_PROBLEM STATEMENT_
Without the pictures, set down exactly the lines from the one that contains "purple cross: moved 1 px left" to the end of the entries, both included, and nothing besides.

_GIVEN RECORDS_
========================================================================
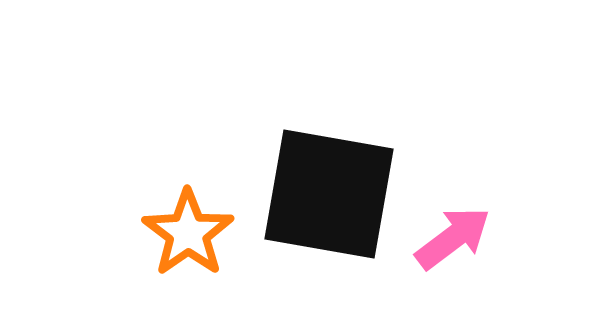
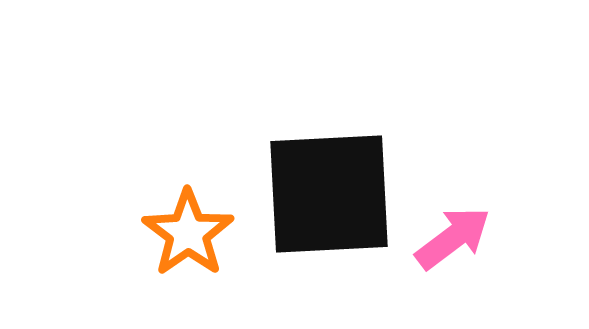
black square: rotated 13 degrees counterclockwise
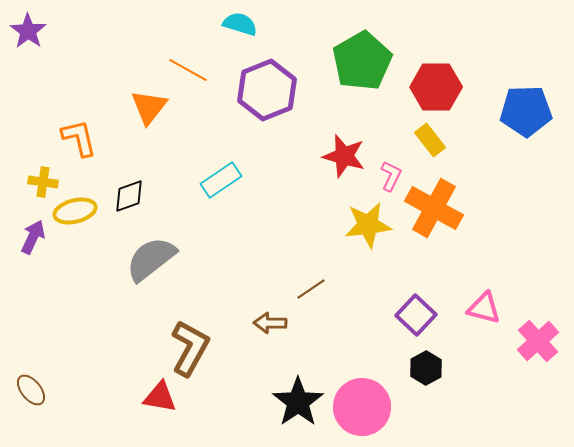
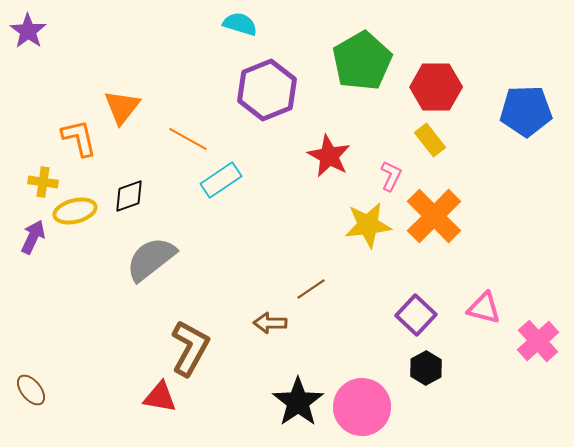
orange line: moved 69 px down
orange triangle: moved 27 px left
red star: moved 15 px left; rotated 12 degrees clockwise
orange cross: moved 8 px down; rotated 16 degrees clockwise
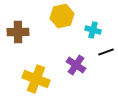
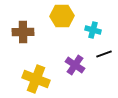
yellow hexagon: rotated 10 degrees clockwise
brown cross: moved 5 px right
black line: moved 2 px left, 2 px down
purple cross: moved 1 px left
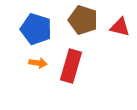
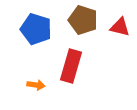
orange arrow: moved 2 px left, 22 px down
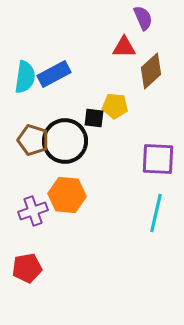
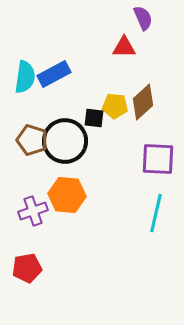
brown diamond: moved 8 px left, 31 px down
brown pentagon: moved 1 px left
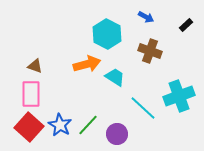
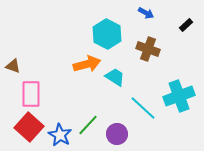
blue arrow: moved 4 px up
brown cross: moved 2 px left, 2 px up
brown triangle: moved 22 px left
blue star: moved 10 px down
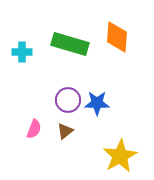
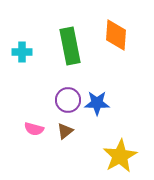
orange diamond: moved 1 px left, 2 px up
green rectangle: moved 2 px down; rotated 63 degrees clockwise
pink semicircle: rotated 84 degrees clockwise
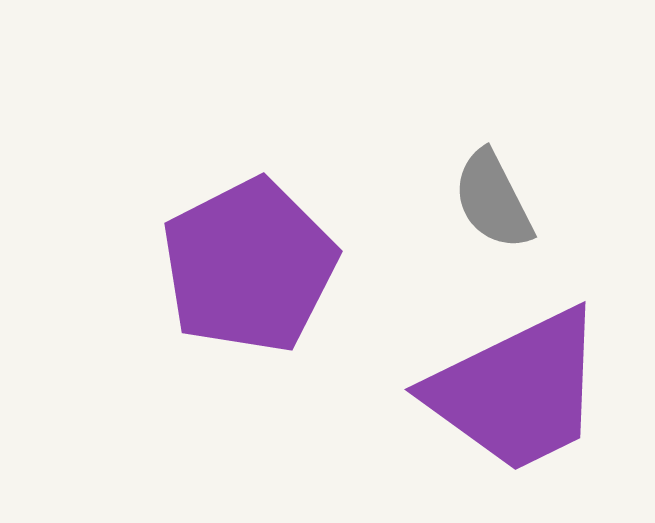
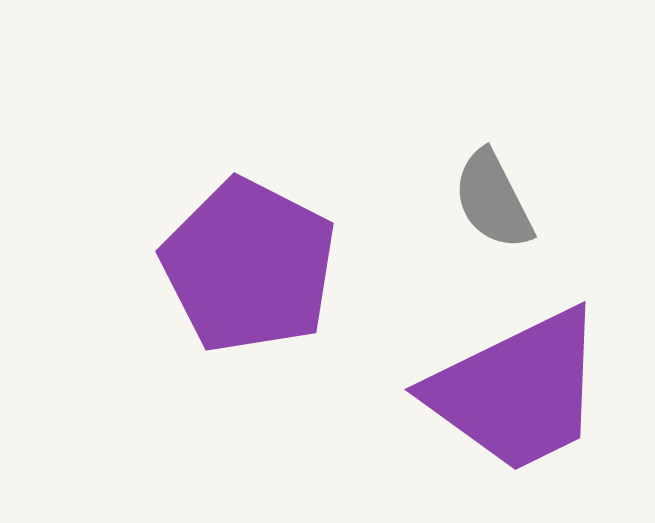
purple pentagon: rotated 18 degrees counterclockwise
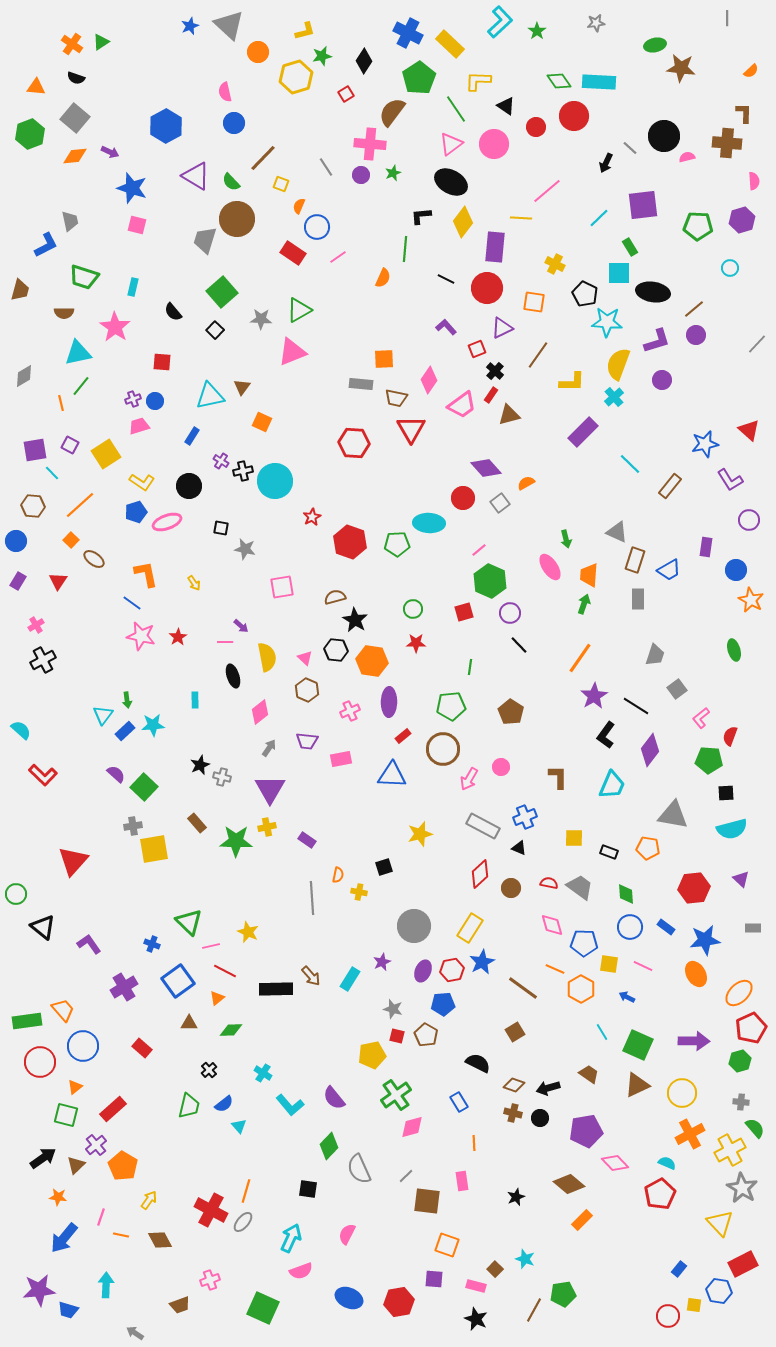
========================================================================
_RESULT FOR THIS EXERCISE_
purple cross: moved 1 px left
orange arrow: moved 2 px left, 22 px down
brown diamond: moved 8 px left, 31 px down
brown pentagon: moved 1 px left
blue arrow: moved 4 px up
brown cross: moved 2 px left, 2 px up
brown triangle: moved 22 px left
blue star: moved 10 px down
orange diamond: moved 1 px left, 2 px up
green rectangle: moved 2 px down; rotated 63 degrees clockwise
pink semicircle: rotated 84 degrees clockwise
purple pentagon: rotated 18 degrees counterclockwise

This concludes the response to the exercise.